**TASK ITEM**: Every line in the listing that holds "plus" counts once; state the total and nothing more.

**DATA TO USE**:
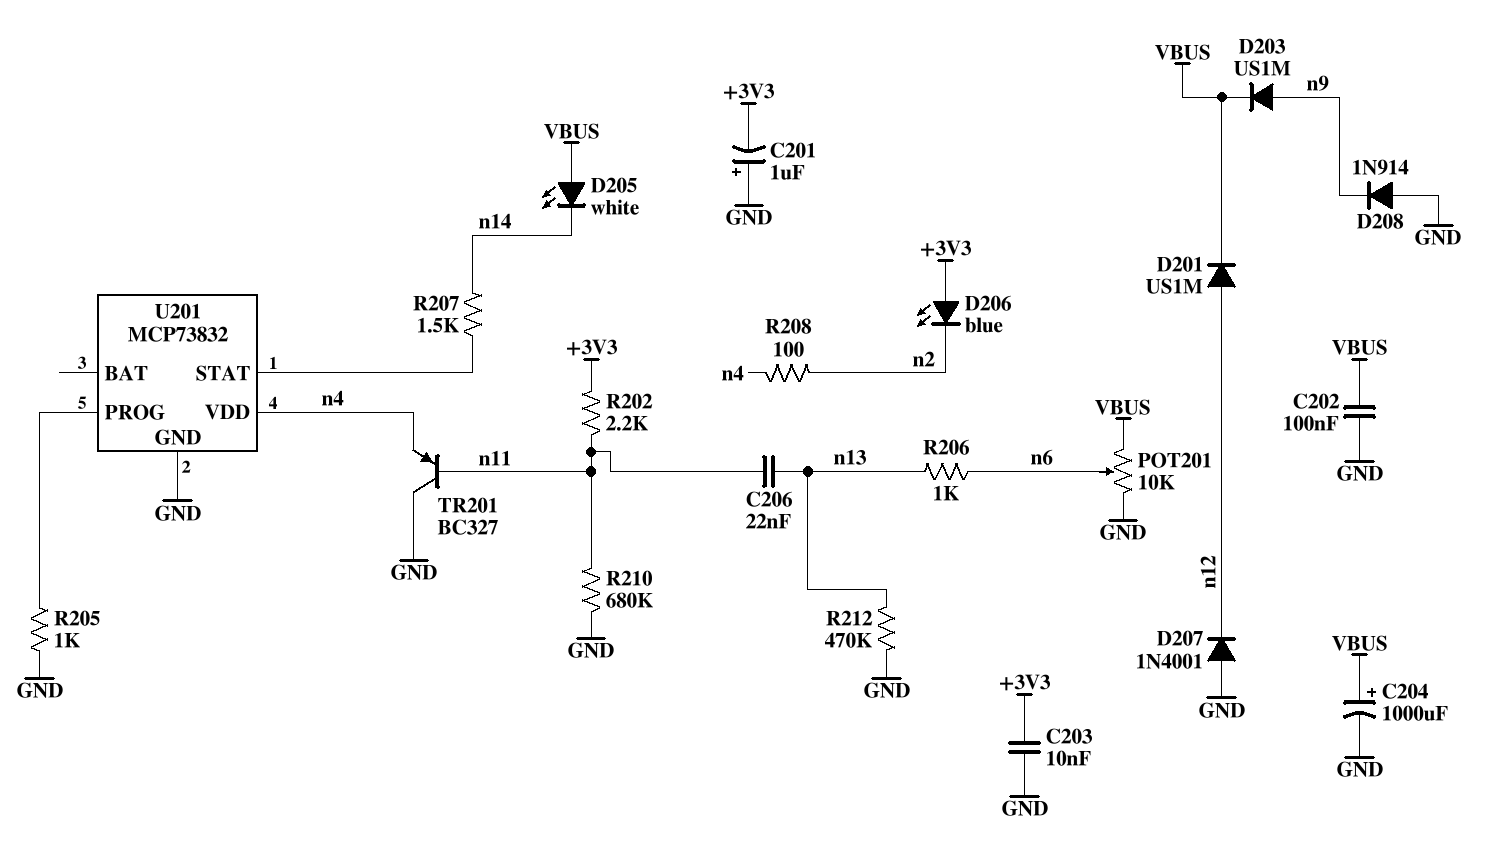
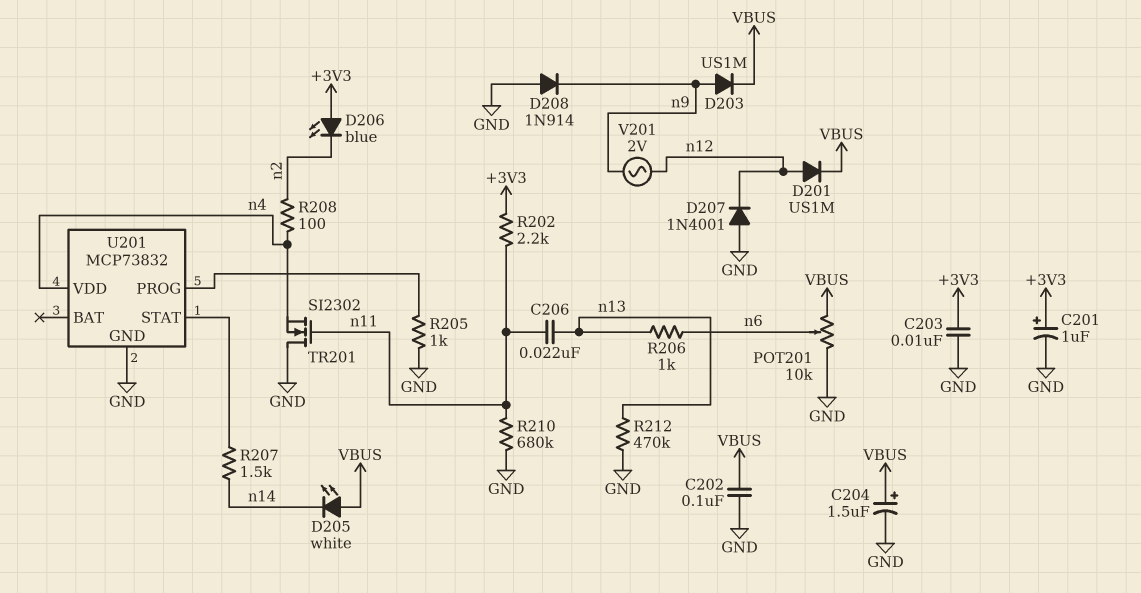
C201: 1uF (plus GND, minus +3V3) -> 1uF (plus +3V3, minus GND)
C204: 1000uF (plus VBUS, minus GND) -> 1.5uF (plus VBUS, minus GND)
TR201: PNP BC327 (B n11, C GND, E n4) -> NMOS SI2302 (G n11, D GND, S n4)
V201: none -> AC 2V (n9, n12)

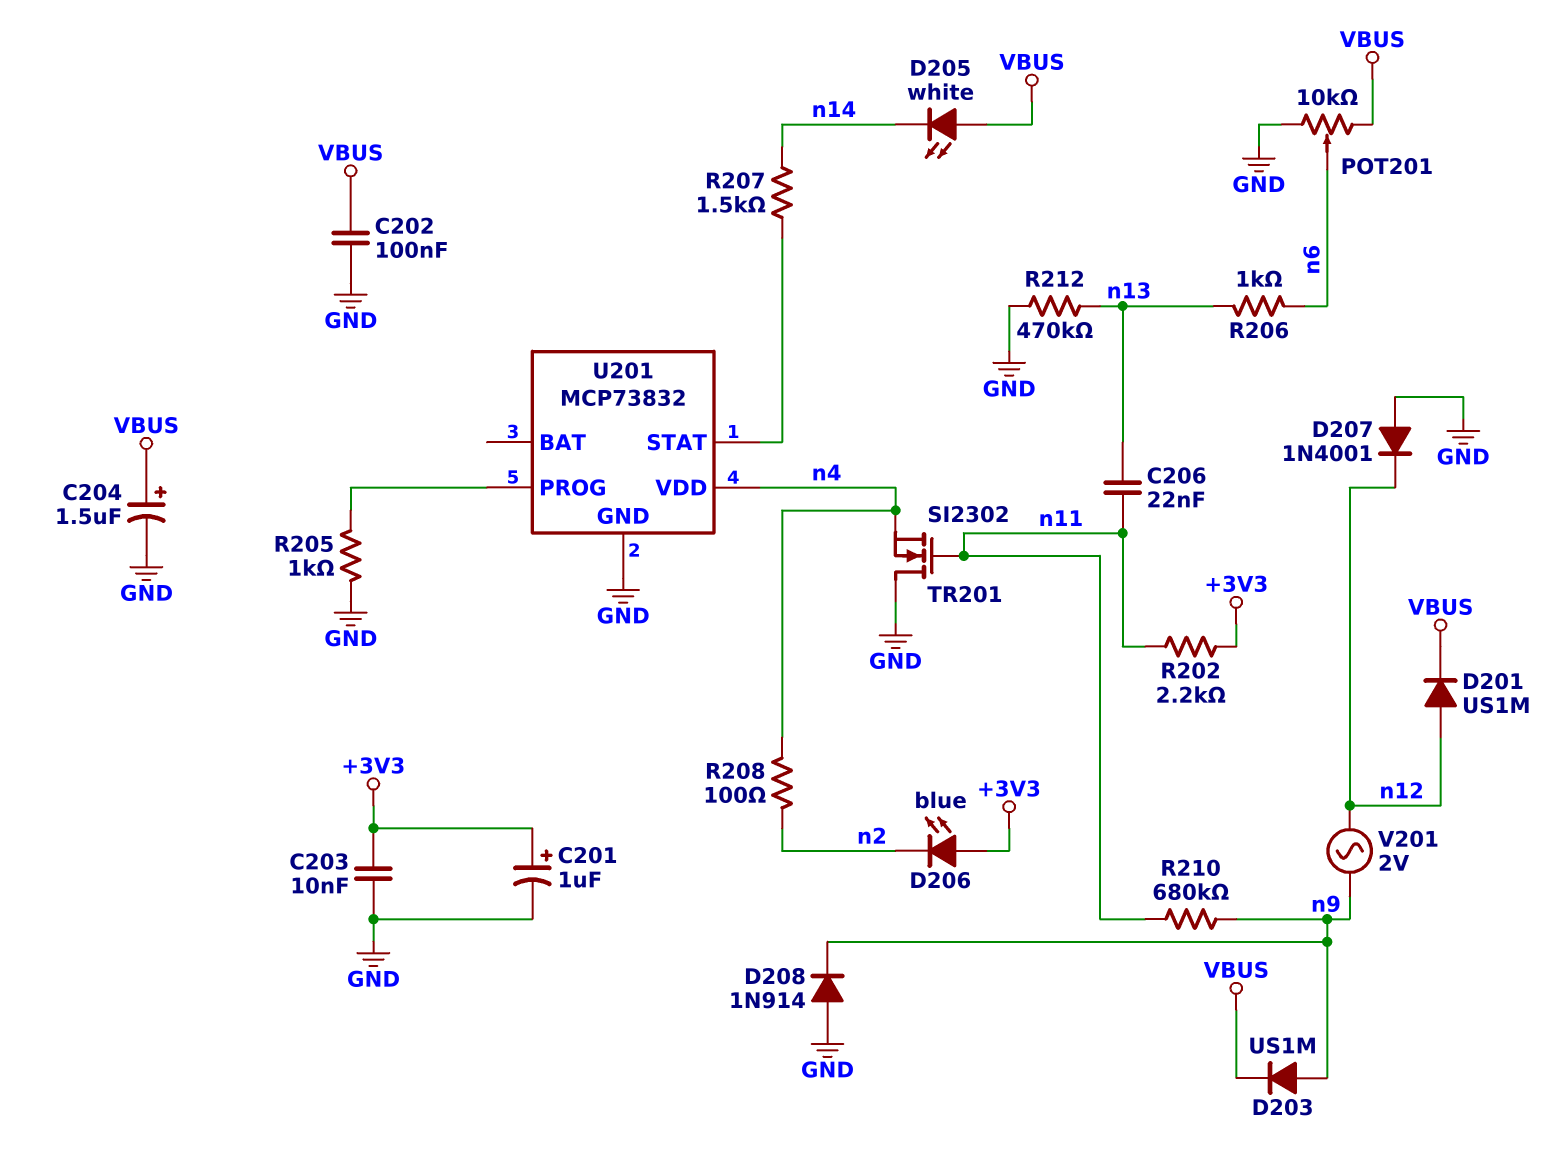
R210: 680k (GND, n11) -> 680k (n9, n11)

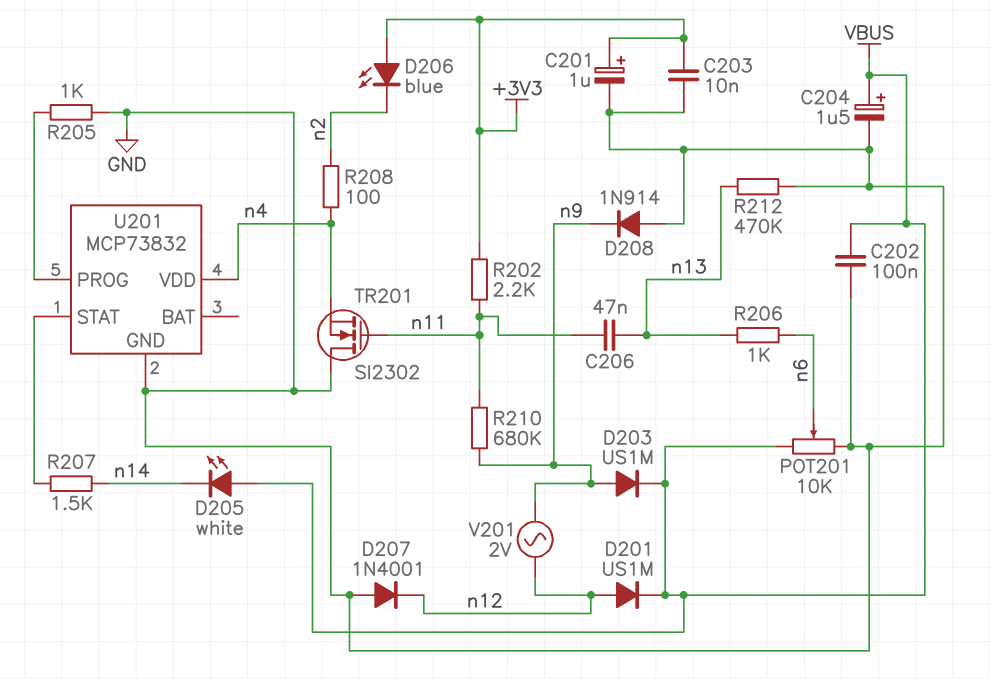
C206: 22nF (n11, n13) -> 47nF (n11, n13)

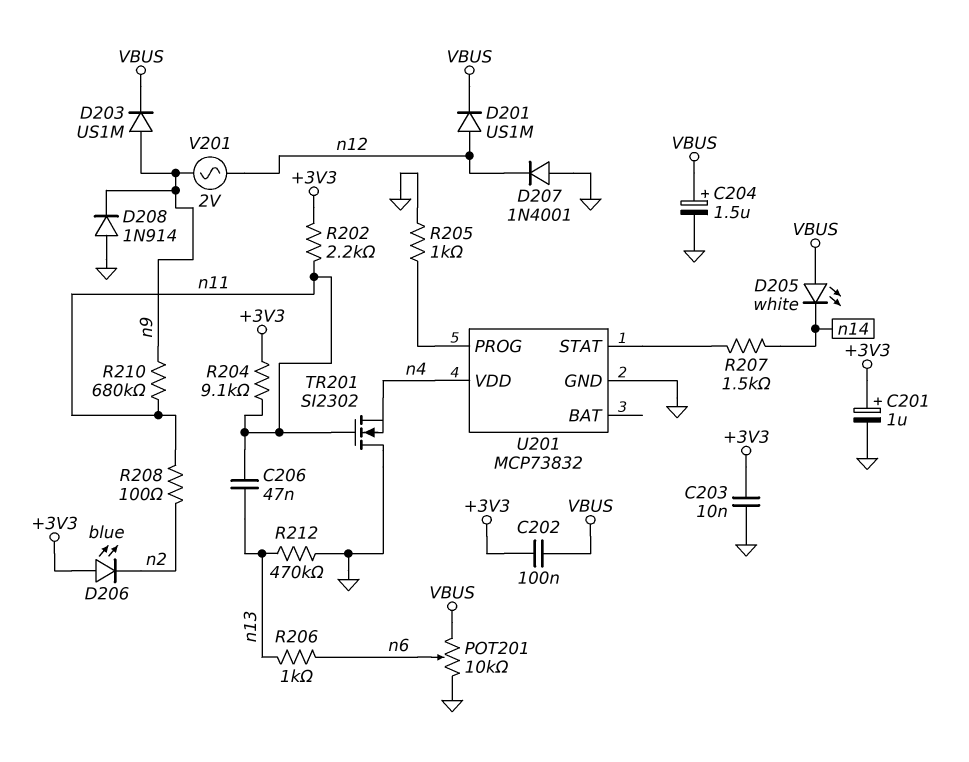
C202: 100nF (GND, VBUS) -> 100nF (+3V3, VBUS)
R204: none -> 9.1k (+3V3, n11)
R208: 100 (n2, n4) -> 100 (n2, n11)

**RESPONSE**: 2